:: Information given
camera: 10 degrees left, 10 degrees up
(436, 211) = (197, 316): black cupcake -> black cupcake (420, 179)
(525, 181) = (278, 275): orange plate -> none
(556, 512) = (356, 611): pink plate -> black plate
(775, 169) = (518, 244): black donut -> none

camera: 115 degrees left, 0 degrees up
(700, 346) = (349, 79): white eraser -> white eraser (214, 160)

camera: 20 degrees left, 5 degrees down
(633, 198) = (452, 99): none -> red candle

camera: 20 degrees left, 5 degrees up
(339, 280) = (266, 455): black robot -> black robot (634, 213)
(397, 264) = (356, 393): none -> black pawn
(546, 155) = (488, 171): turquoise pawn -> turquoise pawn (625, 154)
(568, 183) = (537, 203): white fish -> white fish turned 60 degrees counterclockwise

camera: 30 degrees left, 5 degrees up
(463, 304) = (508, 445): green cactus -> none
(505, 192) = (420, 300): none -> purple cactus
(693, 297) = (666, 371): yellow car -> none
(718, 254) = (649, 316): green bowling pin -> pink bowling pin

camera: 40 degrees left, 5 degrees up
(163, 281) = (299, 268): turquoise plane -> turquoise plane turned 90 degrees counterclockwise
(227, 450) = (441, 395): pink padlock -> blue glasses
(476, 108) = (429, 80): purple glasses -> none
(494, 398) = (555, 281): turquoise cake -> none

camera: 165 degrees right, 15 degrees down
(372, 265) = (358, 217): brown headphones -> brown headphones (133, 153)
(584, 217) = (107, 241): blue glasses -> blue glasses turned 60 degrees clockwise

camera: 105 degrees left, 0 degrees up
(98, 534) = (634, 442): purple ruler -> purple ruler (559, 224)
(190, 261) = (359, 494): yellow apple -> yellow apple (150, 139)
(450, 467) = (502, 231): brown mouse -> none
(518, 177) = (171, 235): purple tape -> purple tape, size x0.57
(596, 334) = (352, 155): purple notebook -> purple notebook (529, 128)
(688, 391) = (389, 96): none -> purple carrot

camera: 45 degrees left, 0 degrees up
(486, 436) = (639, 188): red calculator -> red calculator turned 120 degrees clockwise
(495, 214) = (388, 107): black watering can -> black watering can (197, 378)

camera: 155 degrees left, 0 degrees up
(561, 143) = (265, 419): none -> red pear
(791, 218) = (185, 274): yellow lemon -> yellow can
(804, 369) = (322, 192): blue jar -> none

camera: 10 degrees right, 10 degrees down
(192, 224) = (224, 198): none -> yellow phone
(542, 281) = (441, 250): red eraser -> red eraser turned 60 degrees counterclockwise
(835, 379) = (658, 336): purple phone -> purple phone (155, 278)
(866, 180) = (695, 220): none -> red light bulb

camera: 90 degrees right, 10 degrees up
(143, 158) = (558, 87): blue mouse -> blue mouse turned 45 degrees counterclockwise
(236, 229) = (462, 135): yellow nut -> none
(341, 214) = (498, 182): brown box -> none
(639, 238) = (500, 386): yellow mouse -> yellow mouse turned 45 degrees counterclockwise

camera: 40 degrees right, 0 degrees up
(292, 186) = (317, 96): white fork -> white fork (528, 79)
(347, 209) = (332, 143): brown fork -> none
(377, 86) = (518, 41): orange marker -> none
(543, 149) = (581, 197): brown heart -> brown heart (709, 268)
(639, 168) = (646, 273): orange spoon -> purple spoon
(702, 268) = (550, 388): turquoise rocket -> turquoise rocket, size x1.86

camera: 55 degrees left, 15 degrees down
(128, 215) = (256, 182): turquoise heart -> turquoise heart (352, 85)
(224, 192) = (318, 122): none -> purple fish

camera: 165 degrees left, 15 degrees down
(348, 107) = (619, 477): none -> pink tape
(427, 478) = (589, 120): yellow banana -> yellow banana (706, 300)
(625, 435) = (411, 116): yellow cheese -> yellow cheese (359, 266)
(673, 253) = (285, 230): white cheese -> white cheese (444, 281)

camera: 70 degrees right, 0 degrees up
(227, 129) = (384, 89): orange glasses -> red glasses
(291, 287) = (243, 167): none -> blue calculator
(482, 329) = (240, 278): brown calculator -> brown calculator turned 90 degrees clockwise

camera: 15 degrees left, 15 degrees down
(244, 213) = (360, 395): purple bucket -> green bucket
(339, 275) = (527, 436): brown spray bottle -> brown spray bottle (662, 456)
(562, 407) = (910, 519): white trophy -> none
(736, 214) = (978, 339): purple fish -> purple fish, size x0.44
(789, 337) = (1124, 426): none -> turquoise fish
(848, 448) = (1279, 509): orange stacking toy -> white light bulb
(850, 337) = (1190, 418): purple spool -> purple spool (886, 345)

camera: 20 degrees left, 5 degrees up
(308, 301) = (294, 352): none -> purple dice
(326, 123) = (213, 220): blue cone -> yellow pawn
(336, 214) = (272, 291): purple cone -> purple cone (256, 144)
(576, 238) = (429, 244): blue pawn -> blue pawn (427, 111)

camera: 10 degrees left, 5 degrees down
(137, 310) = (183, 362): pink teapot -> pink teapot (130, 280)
::::
Transcribe the records above from the line holding "camera: 70 degrees right, 0 degrees up" down to the line holding "(736, 214) = (978, 339): purple", inclusive, without adding anything.

- Solution to this exercise
camera: 70 degrees right, 0 degrees up
(227, 129) = (384, 89): orange glasses -> red glasses
(291, 287) = (243, 167): none -> blue calculator
(482, 329) = (240, 278): brown calculator -> brown calculator turned 90 degrees clockwise

camera: 15 degrees left, 15 degrees down
(244, 213) = (360, 395): purple bucket -> green bucket
(339, 275) = (527, 436): brown spray bottle -> brown spray bottle (662, 456)
(562, 407) = (910, 519): white trophy -> none
(736, 214) = (978, 339): purple fish -> purple fish, size x0.44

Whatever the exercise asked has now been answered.